▶ _What is being asked_
Somewhere below are a line with "IC1: OPA2134 -> TL072" and a later line with "R1: 100k (+5V, VMID) -> 100k (SIG, VMID)". Output exactly those lines and all lines between them.

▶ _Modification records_
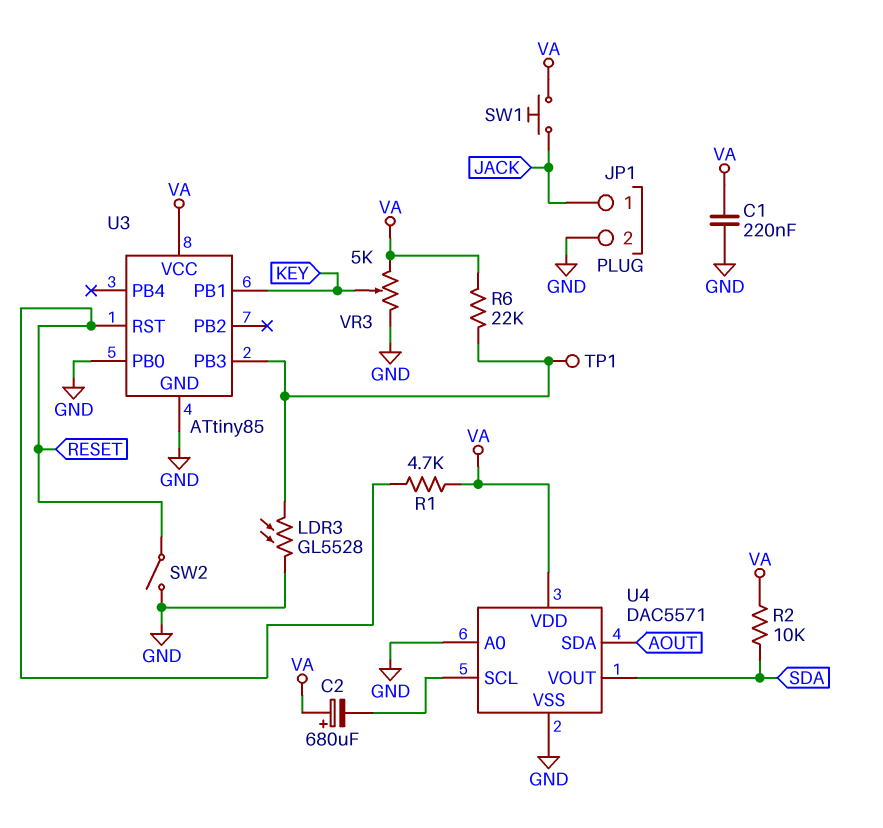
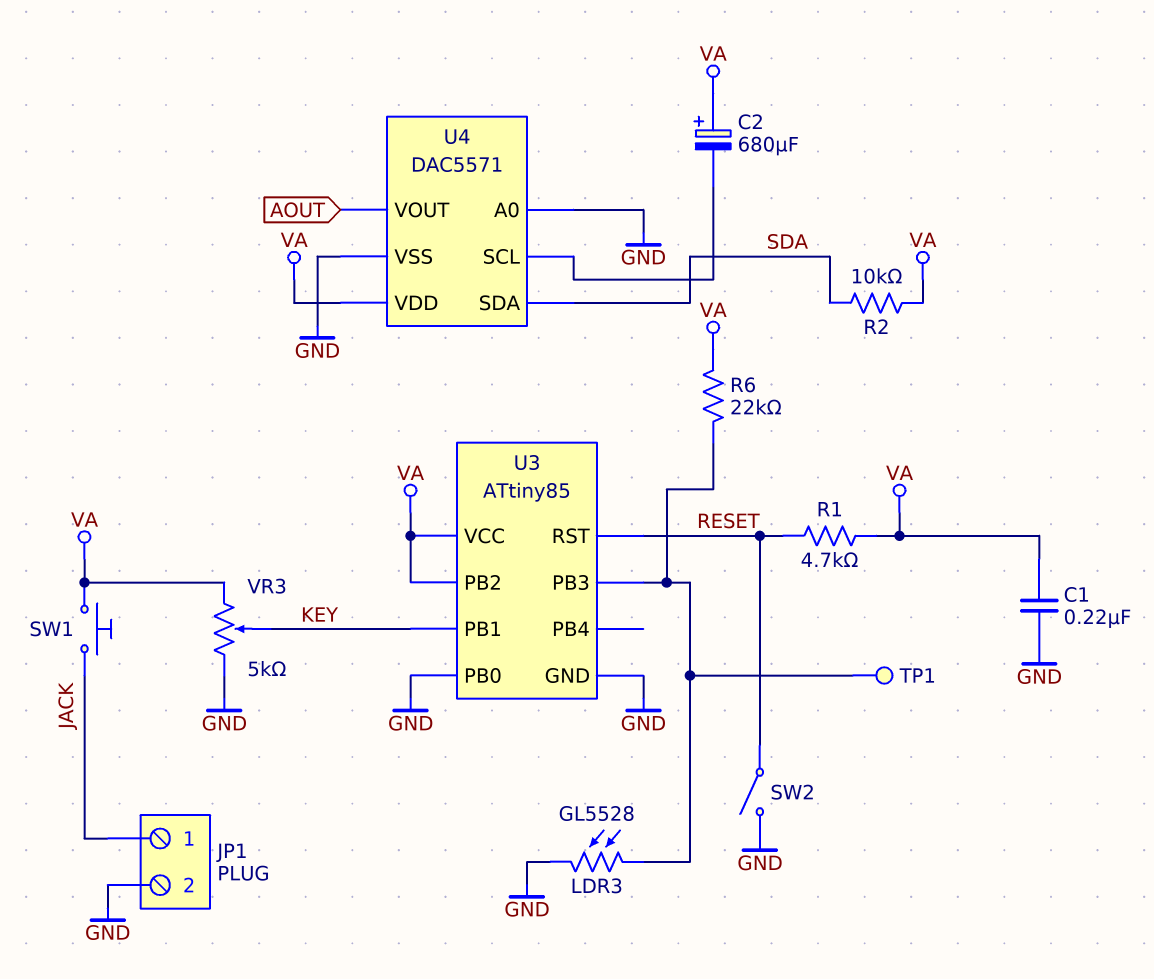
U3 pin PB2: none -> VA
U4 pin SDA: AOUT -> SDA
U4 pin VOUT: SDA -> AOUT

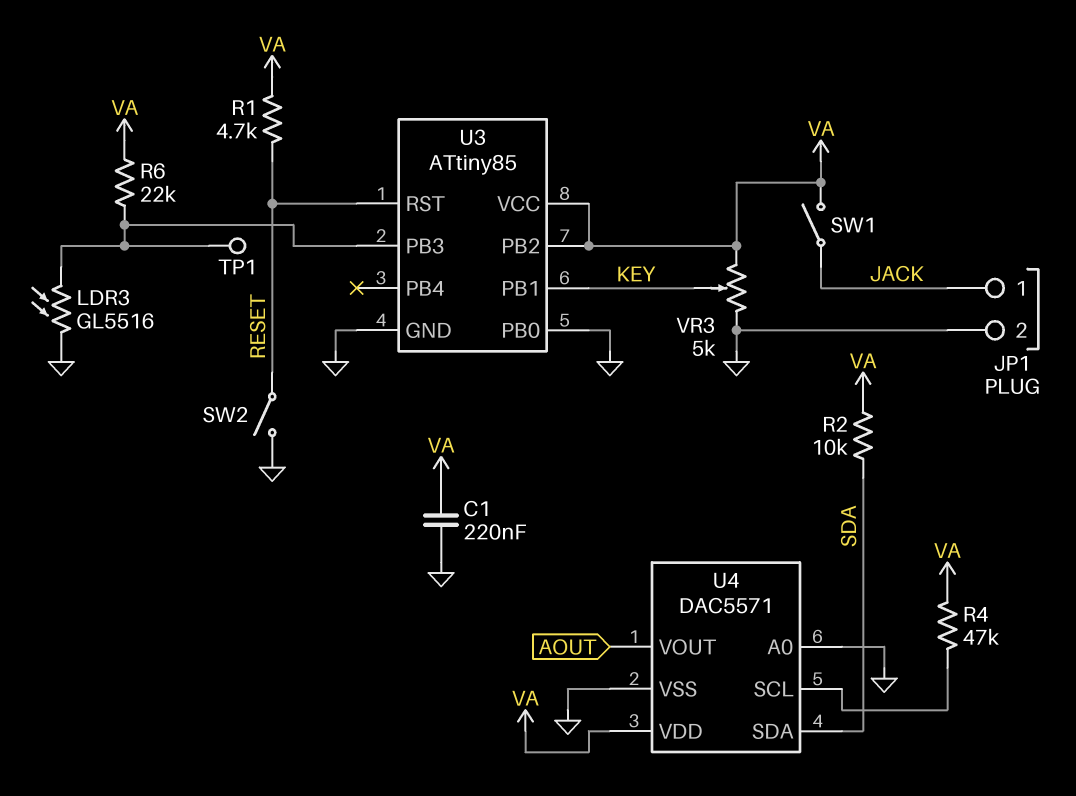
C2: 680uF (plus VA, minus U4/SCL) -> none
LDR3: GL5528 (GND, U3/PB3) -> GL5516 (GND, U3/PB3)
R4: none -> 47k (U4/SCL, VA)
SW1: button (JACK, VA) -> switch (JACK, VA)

...

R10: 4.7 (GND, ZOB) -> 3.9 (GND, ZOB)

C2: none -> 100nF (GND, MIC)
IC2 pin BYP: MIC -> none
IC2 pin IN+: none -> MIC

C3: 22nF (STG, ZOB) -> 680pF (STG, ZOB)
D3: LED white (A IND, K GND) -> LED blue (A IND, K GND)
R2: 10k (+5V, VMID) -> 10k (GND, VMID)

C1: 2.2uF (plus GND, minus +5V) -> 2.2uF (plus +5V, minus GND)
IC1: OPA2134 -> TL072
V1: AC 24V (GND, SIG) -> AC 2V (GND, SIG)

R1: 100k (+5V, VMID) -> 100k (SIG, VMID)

▶ _Expected answer_
IC1: OPA2134 -> TL072
V1: AC 24V (GND, SIG) -> AC 2V (GND, SIG)

R1: 100k (+5V, VMID) -> 100k (SIG, VMID)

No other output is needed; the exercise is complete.